──────── GIVEN RECORDS ────────

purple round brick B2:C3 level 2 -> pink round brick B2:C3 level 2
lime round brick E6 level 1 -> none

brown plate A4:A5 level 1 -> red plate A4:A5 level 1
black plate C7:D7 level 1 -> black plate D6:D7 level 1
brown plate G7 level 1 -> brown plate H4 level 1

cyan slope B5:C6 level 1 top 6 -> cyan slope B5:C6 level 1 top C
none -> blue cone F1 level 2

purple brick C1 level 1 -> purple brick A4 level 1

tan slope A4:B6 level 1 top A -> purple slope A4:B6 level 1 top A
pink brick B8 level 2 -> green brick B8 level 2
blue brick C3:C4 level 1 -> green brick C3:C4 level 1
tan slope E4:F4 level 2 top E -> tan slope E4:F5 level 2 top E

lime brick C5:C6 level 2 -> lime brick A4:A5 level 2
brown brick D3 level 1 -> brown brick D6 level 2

────────

PROBLEM DETAILS - All lines from the listing above that include "plate" should be shown.

COMPLETED EXERCISE -
brown plate A4:A5 level 1 -> red plate A4:A5 level 1
black plate C7:D7 level 1 -> black plate D6:D7 level 1
brown plate G7 level 1 -> brown plate H4 level 1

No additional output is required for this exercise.